- _EXERCISE REQUIREMENTS_: Give back exactly the lines of the data below, starting with the line that has "none -> yellow brick H1 level 1" and going on through the line that has "cyan brick I3:I4".

- _MATERIAL FOR THE TASK_:
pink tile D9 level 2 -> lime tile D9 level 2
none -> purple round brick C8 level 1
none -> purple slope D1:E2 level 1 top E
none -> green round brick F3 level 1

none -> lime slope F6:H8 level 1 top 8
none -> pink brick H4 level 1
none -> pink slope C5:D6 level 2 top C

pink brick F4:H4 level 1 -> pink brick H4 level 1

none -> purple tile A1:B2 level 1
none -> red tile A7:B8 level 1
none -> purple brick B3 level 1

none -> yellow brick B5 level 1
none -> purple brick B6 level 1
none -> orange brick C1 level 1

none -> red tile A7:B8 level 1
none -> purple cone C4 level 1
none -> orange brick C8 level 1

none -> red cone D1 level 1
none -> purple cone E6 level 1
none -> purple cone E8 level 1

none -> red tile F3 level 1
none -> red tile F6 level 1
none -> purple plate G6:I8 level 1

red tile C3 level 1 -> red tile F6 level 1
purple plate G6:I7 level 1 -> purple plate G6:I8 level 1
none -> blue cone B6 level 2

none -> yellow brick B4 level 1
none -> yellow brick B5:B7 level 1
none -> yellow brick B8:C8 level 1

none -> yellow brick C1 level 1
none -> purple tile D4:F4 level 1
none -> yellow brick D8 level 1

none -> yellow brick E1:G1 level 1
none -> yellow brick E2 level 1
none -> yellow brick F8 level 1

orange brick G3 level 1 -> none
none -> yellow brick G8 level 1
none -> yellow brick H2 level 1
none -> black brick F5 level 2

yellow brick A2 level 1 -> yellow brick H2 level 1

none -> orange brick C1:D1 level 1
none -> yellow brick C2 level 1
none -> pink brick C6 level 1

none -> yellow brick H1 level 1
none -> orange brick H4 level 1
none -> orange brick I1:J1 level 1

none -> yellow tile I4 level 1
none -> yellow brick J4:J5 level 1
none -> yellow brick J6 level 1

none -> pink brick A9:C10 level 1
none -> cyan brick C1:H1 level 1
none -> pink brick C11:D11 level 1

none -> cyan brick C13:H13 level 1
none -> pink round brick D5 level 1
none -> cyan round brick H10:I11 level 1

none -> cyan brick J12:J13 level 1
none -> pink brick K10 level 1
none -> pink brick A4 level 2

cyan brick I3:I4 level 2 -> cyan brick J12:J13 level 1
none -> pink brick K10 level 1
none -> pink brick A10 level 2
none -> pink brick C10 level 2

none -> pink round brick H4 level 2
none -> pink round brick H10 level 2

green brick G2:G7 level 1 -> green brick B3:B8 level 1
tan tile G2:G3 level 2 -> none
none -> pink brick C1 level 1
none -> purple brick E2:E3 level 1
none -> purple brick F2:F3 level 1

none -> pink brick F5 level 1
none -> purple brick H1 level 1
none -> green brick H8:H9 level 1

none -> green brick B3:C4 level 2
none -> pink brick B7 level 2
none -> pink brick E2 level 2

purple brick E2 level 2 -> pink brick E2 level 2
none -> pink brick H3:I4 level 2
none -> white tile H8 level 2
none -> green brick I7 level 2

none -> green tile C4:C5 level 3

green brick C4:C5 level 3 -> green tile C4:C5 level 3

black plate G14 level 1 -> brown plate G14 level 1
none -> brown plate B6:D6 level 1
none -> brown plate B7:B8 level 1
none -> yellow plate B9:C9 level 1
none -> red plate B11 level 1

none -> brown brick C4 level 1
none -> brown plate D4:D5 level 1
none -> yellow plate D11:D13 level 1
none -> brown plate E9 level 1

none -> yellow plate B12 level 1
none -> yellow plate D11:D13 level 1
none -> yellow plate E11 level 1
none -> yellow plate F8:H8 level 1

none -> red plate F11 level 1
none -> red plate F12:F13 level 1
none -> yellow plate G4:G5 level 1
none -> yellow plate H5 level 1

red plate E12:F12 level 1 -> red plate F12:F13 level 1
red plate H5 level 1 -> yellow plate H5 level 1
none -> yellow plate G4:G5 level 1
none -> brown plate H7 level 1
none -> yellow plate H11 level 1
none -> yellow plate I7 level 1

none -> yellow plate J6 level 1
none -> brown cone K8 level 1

- _EXERCISE RESPONSE_:
none -> yellow brick H1 level 1
none -> orange brick H4 level 1
none -> orange brick I1:J1 level 1

none -> yellow tile I4 level 1
none -> yellow brick J4:J5 level 1
none -> yellow brick J6 level 1

none -> pink brick A9:C10 level 1
none -> cyan brick C1:H1 level 1
none -> pink brick C11:D11 level 1

none -> cyan brick C13:H13 level 1
none -> pink round brick D5 level 1
none -> cyan round brick H10:I11 level 1

none -> cyan brick J12:J13 level 1
none -> pink brick K10 level 1
none -> pink brick A4 level 2

cyan brick I3:I4 level 2 -> cyan brick J12:J13 level 1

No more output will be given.